[Before-and-after change records]

--- START ---

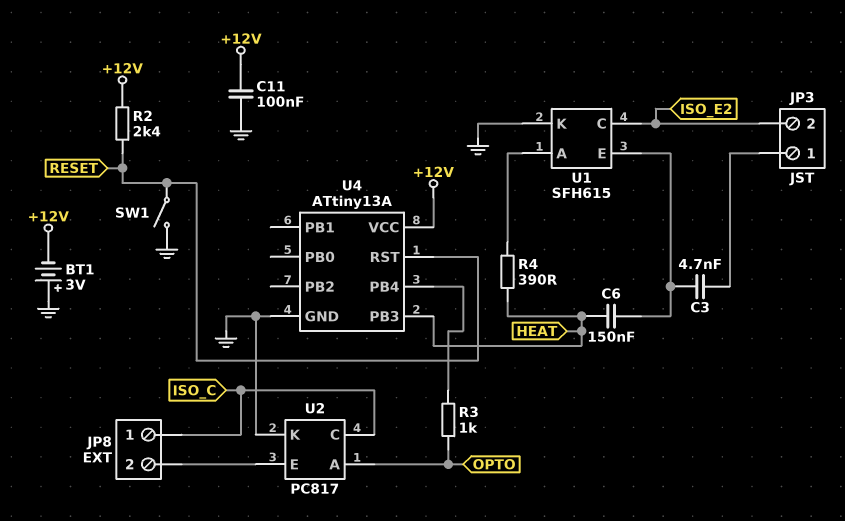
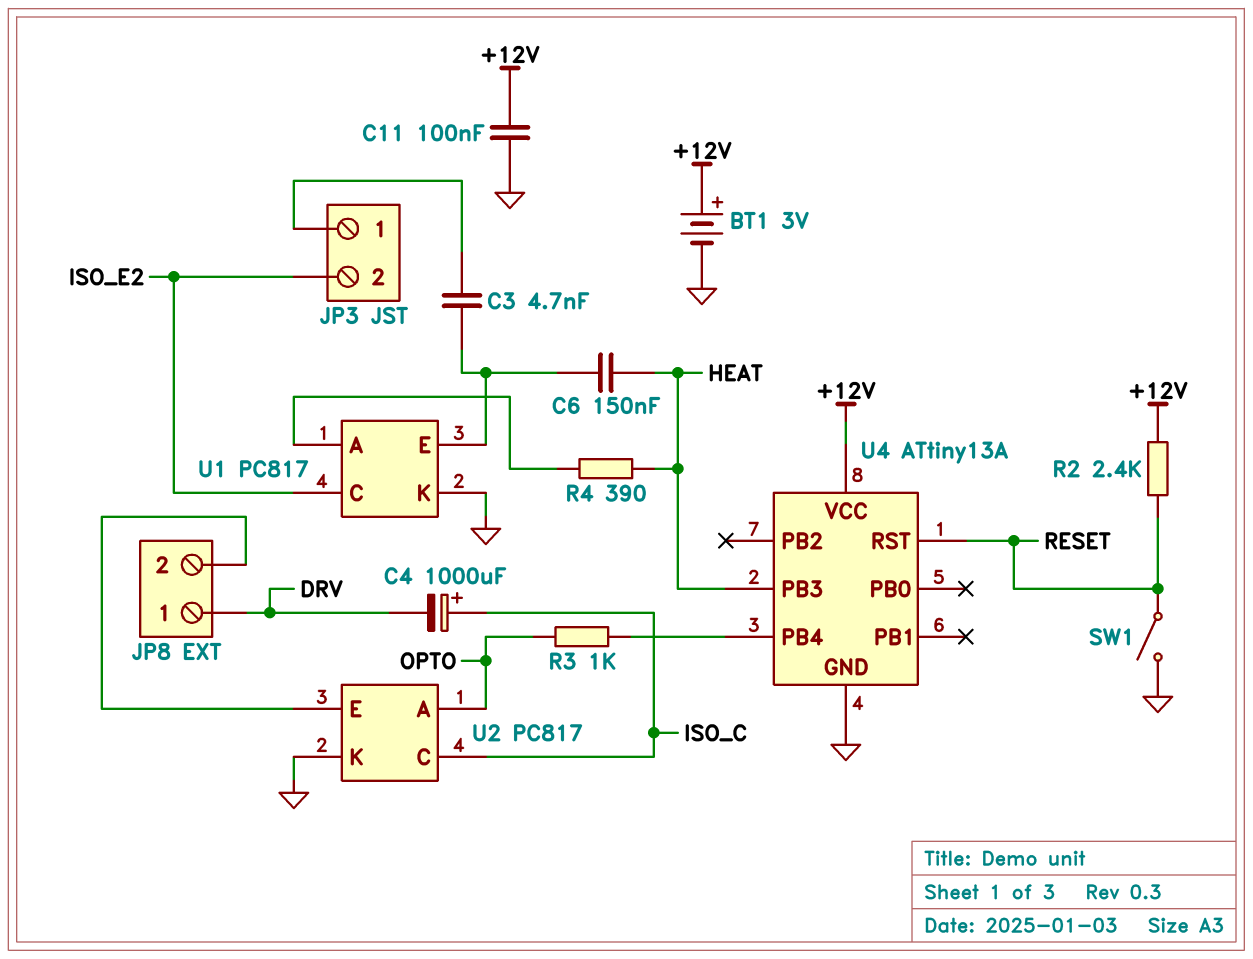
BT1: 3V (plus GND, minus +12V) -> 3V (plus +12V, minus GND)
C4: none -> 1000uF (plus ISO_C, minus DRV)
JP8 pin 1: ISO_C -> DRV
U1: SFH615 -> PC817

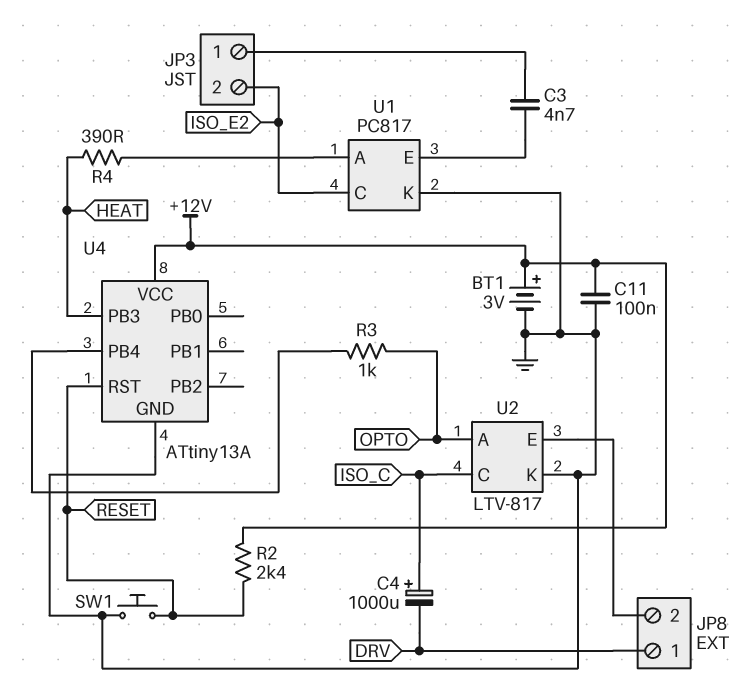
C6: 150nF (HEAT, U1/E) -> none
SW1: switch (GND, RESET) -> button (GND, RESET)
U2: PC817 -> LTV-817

--- END ---
--- START ---

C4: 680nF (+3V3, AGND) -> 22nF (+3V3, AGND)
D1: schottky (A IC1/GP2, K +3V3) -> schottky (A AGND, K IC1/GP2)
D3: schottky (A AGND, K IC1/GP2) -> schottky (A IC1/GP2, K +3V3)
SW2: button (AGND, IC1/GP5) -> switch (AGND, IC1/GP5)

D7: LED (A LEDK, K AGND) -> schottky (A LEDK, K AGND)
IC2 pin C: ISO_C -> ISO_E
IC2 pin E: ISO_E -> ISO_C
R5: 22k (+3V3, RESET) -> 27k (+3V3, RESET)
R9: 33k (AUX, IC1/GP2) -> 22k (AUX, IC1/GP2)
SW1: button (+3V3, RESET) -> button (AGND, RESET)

--- END ---
--- START ---

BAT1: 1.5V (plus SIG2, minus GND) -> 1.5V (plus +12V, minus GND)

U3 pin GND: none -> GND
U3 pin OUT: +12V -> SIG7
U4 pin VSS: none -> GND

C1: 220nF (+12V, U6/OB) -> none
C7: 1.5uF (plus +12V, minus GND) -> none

--- END ---

◆ **To do**:
Nothing but the lines above from the one that has "JP8 pin 1: ISO_C -> DRV" down to the one that has "U2: PC817 -> LTV-817" belongs in the answer, copied exactly, without pictures.

◆ **Result of this exercise**:
JP8 pin 1: ISO_C -> DRV
U1: SFH615 -> PC817

C6: 150nF (HEAT, U1/E) -> none
SW1: switch (GND, RESET) -> button (GND, RESET)
U2: PC817 -> LTV-817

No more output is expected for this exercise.